### MATERIAL FOR THIS TASK
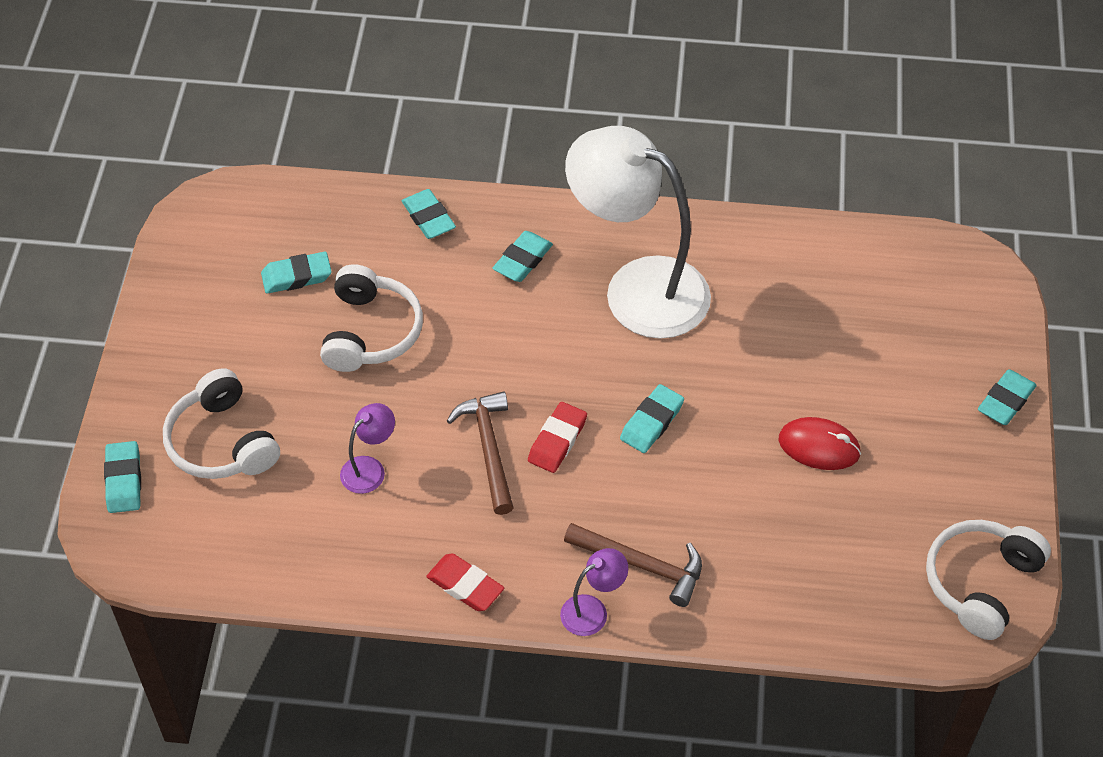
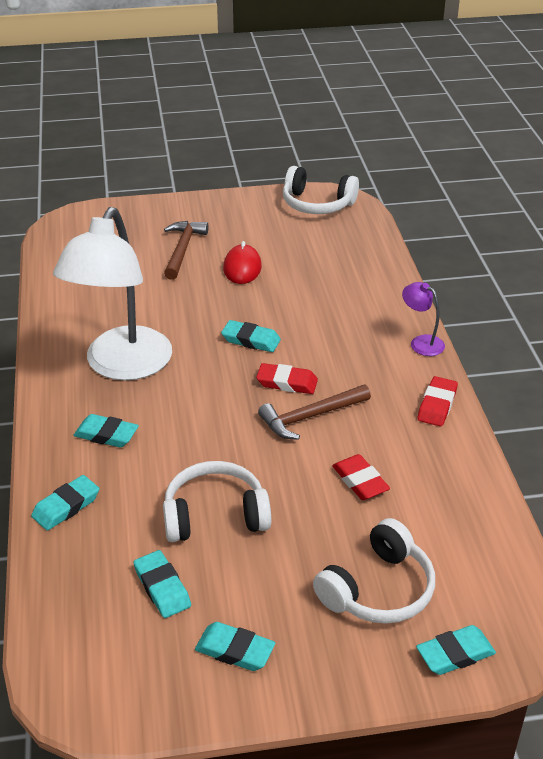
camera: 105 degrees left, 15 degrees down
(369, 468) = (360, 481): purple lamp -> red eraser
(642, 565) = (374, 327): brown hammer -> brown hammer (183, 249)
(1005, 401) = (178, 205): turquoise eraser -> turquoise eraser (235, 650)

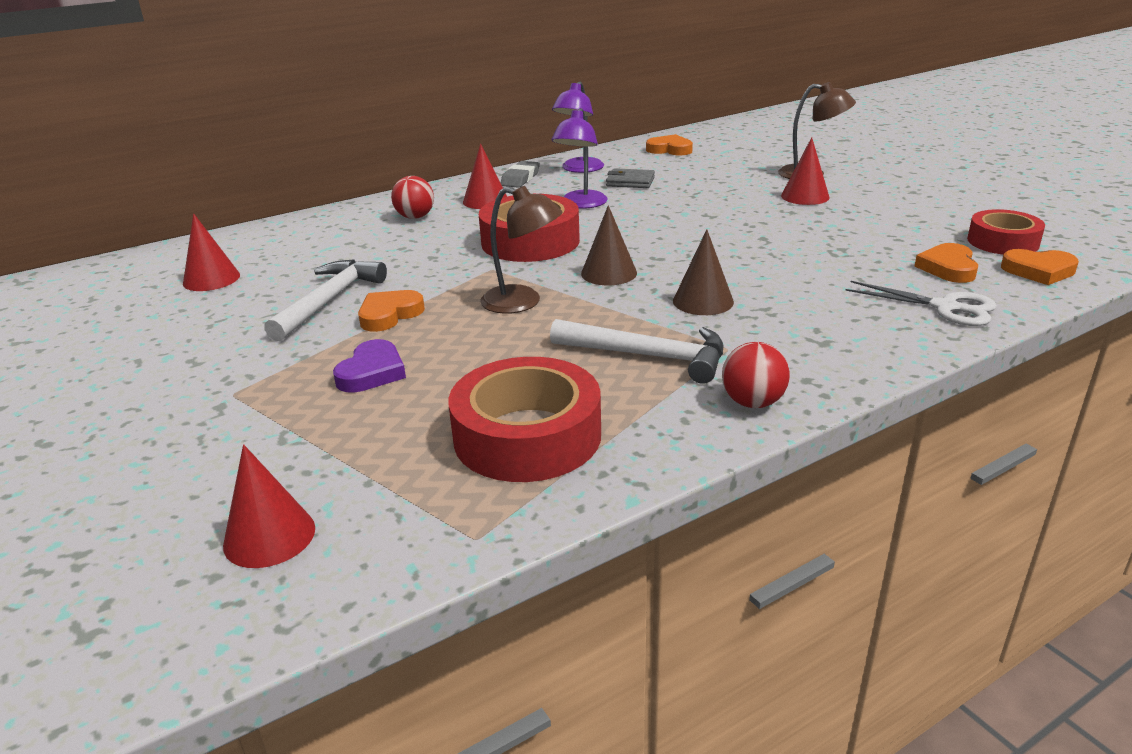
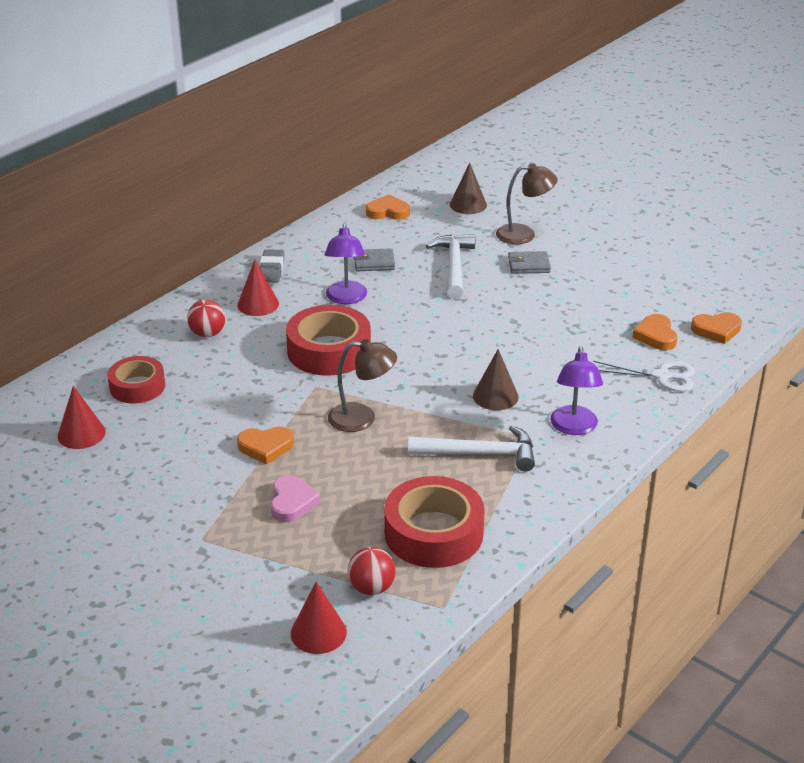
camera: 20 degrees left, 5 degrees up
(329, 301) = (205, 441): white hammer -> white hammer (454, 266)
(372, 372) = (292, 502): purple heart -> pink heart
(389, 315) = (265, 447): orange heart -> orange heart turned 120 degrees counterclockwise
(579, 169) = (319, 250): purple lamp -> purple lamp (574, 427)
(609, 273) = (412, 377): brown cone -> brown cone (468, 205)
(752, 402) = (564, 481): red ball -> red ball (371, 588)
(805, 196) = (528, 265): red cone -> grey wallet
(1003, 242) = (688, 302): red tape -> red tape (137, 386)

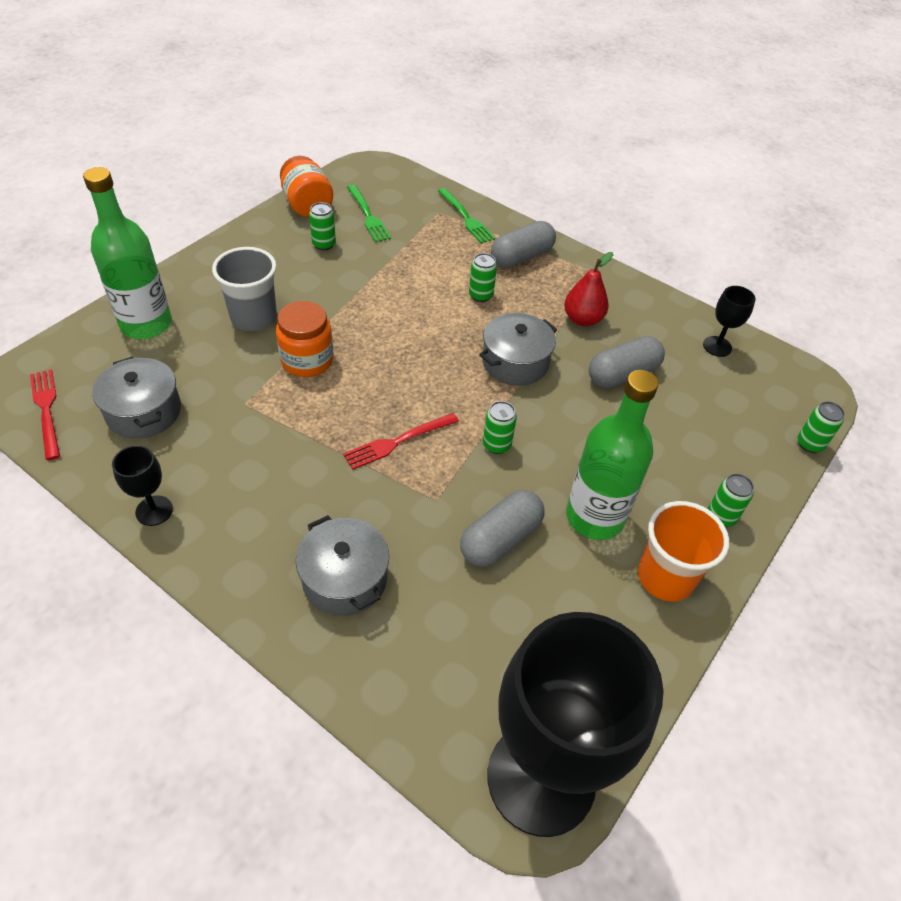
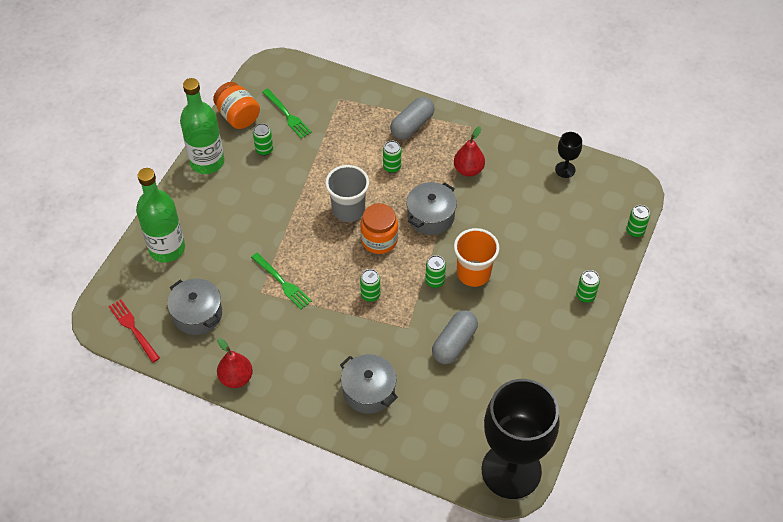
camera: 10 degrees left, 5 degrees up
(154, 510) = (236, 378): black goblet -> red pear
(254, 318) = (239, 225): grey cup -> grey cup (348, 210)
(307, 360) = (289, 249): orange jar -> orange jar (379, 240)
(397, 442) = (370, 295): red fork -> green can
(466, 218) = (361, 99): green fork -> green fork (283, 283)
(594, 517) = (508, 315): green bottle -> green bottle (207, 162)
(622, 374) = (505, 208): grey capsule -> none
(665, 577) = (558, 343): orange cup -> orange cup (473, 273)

### ACTIVITY
Once the pictures are dropped, repeat the data above exactly.

### PROBLEM SOLUTION
camera: 105 degrees left, 15 degrees down
(369, 468) = (360, 481): purple lamp -> red eraser
(642, 565) = (374, 327): brown hammer -> brown hammer (183, 249)
(1005, 401) = (178, 205): turquoise eraser -> turquoise eraser (235, 650)

camera: 20 degrees left, 5 degrees up
(329, 301) = (205, 441): white hammer -> white hammer (454, 266)
(372, 372) = (292, 502): purple heart -> pink heart
(389, 315) = (265, 447): orange heart -> orange heart turned 120 degrees counterclockwise
(579, 169) = (319, 250): purple lamp -> purple lamp (574, 427)
(609, 273) = (412, 377): brown cone -> brown cone (468, 205)
(752, 402) = (564, 481): red ball -> red ball (371, 588)
(805, 196) = (528, 265): red cone -> grey wallet
(1003, 242) = (688, 302): red tape -> red tape (137, 386)

camera: 10 degrees left, 5 degrees up
(154, 510) = (236, 378): black goblet -> red pear
(254, 318) = (239, 225): grey cup -> grey cup (348, 210)
(307, 360) = (289, 249): orange jar -> orange jar (379, 240)
(397, 442) = (370, 295): red fork -> green can
(466, 218) = (361, 99): green fork -> green fork (283, 283)
(594, 517) = (508, 315): green bottle -> green bottle (207, 162)
(622, 374) = (505, 208): grey capsule -> none
(665, 577) = (558, 343): orange cup -> orange cup (473, 273)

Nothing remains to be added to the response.